══ Data for processing ══

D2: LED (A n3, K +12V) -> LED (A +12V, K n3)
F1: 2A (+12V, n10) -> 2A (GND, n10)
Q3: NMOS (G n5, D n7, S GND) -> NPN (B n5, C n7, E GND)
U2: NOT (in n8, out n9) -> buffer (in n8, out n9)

═══
══ Data for processing ══

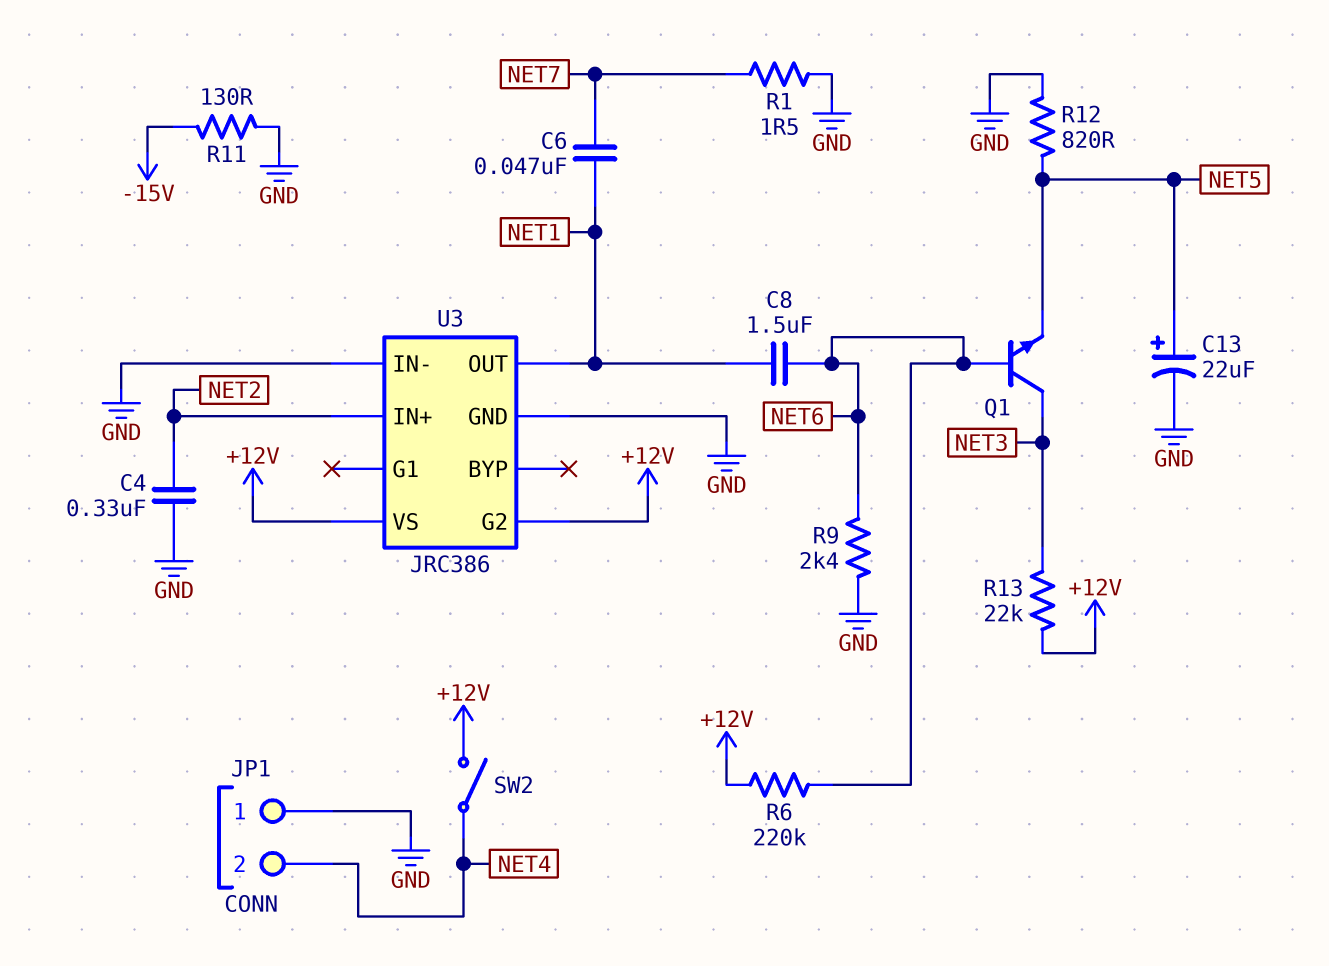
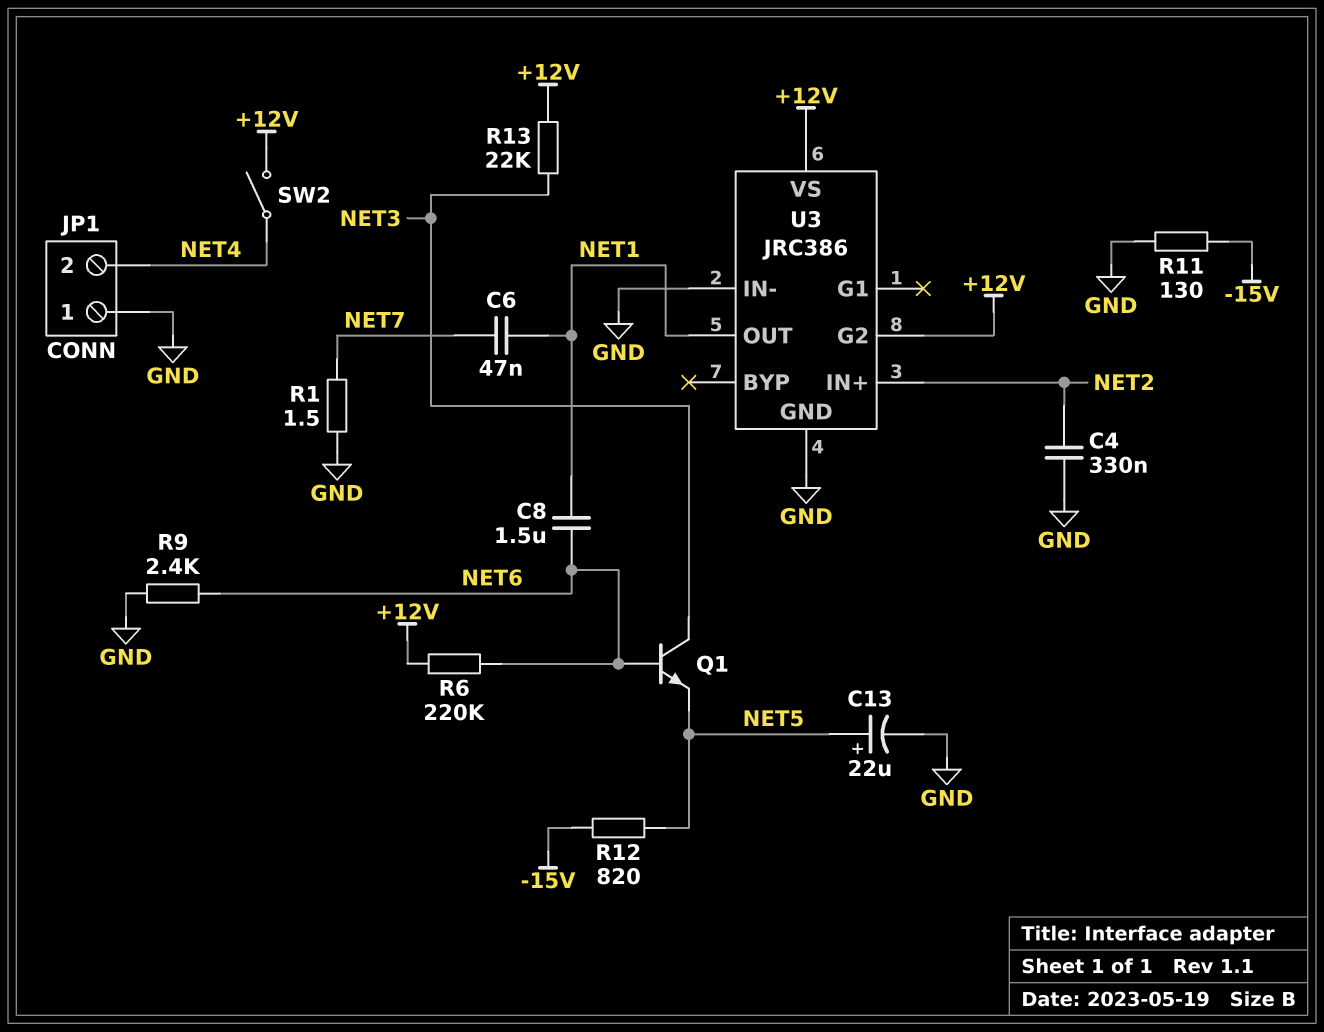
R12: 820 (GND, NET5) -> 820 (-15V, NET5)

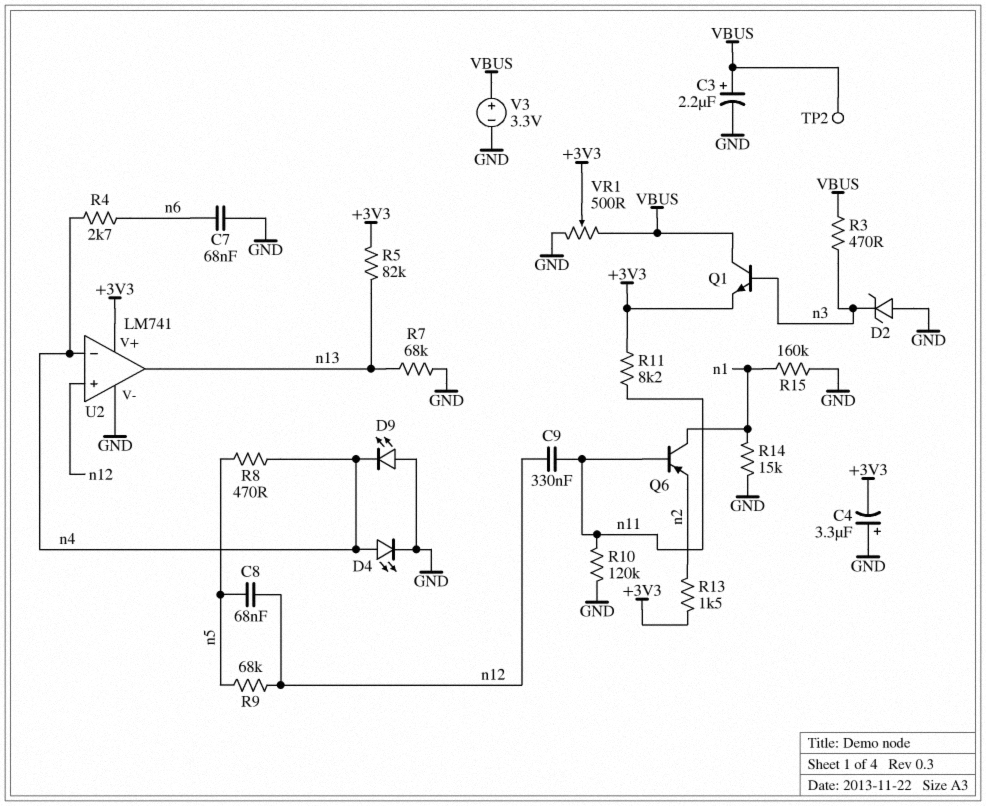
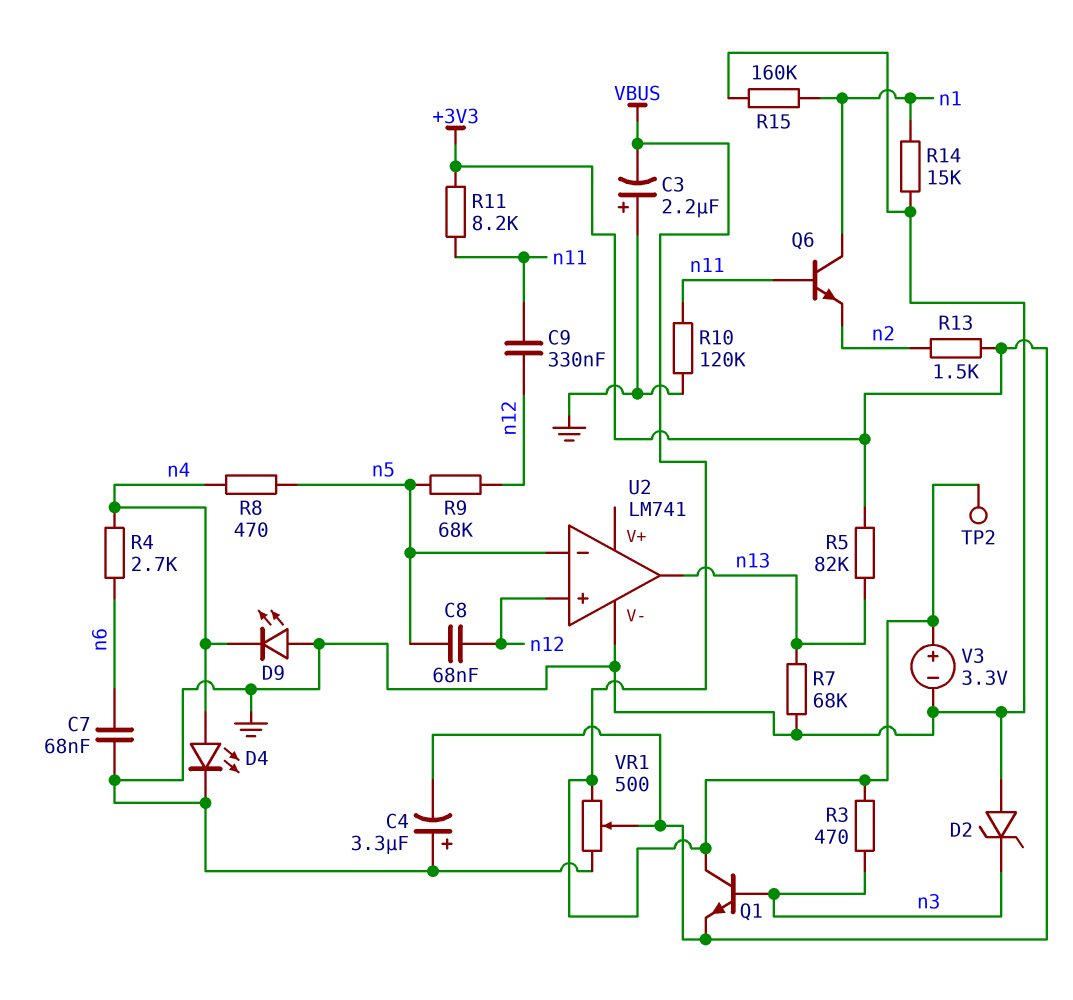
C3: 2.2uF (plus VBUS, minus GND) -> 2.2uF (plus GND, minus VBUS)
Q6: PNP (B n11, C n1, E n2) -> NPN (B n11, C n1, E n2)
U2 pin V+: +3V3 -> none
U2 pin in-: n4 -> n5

═══

**Work instruction:** Copy the records above exactly, beginning at the line that contains "Q6: PNP (B n11, C" and stopping after the line that contains "U2 pin in-: n4 -> n5".

**Your solution:**
Q6: PNP (B n11, C n1, E n2) -> NPN (B n11, C n1, E n2)
U2 pin V+: +3V3 -> none
U2 pin in-: n4 -> n5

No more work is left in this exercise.